[Start of section]
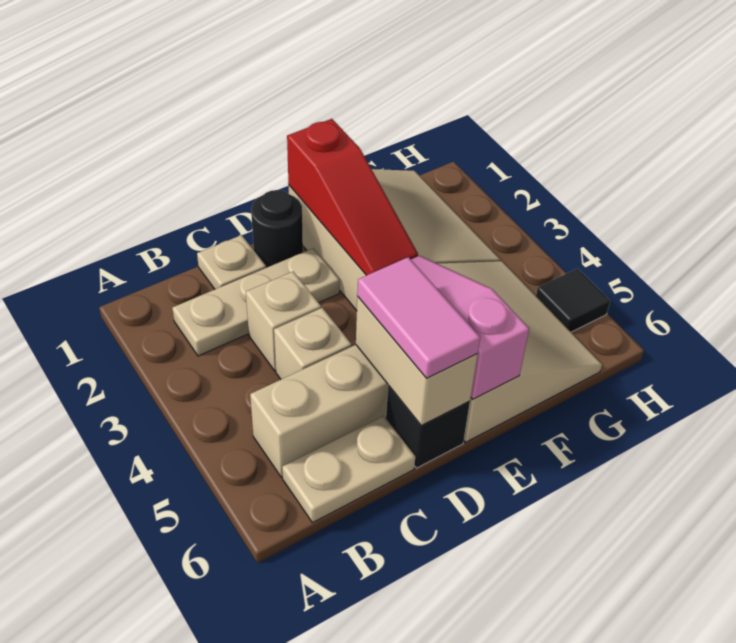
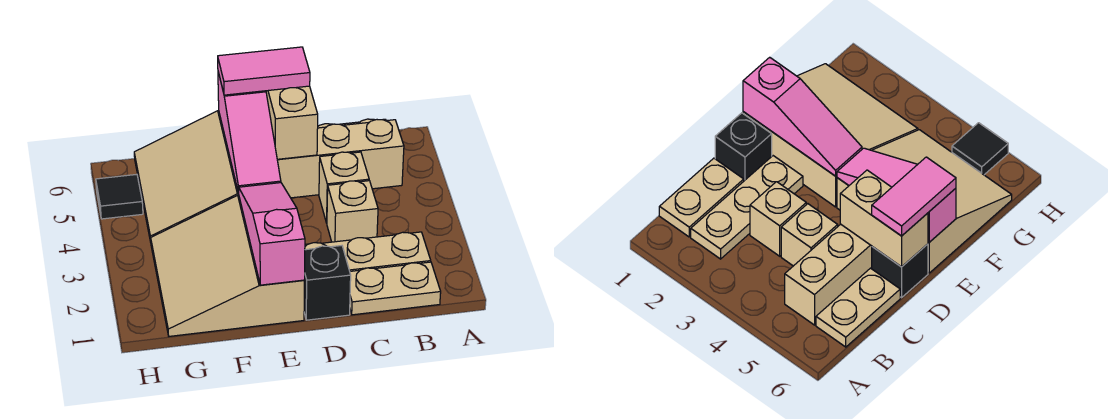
tan plate C1 level 1 -> tan plate B1:C1 level 1
black round brick D1 level 1 -> black brick D1 level 1
pink tile D5:D6 level 3 -> pink tile D6:E6 level 3
red slope E1:E3 level 2 top 1 -> pink slope E1:E3 level 2 top 1

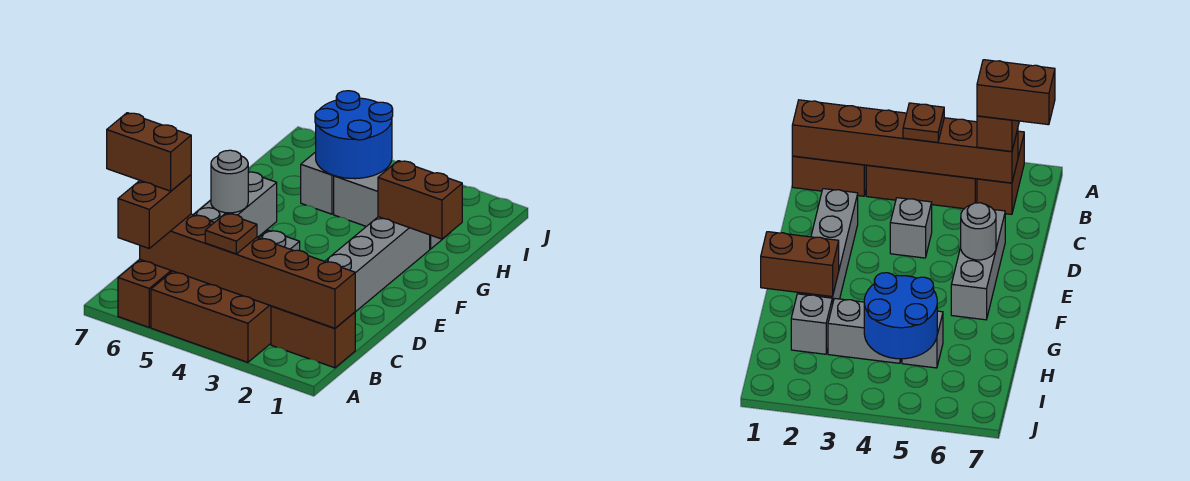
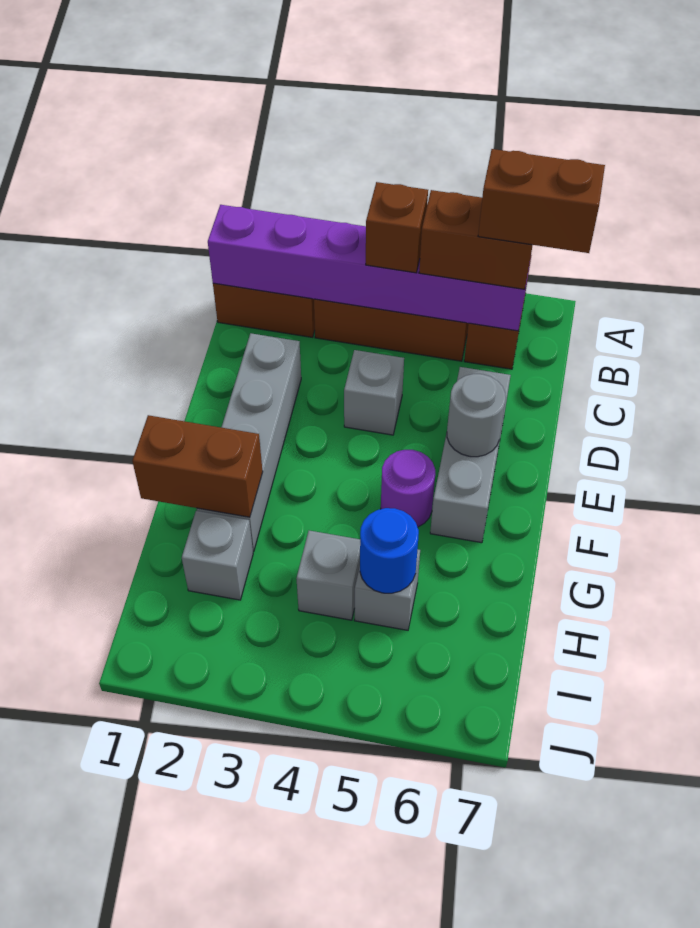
brown brick A6:B6 level 3 -> brown brick B5:B6 level 3
brown brick B1:B6 level 2 -> purple brick B1:B6 level 2
brown plate B4 level 3 -> brown brick B4 level 3
none -> purple round brick F5 level 1
grey brick H3:H4 level 1 -> grey brick H4 level 1
blue round brick H4:I5 level 2 -> blue round brick H5 level 2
[End of section]
• [What you have to do]: Reply with one number only: the count of lines in the entries that contain "brick".

• [Response]: 7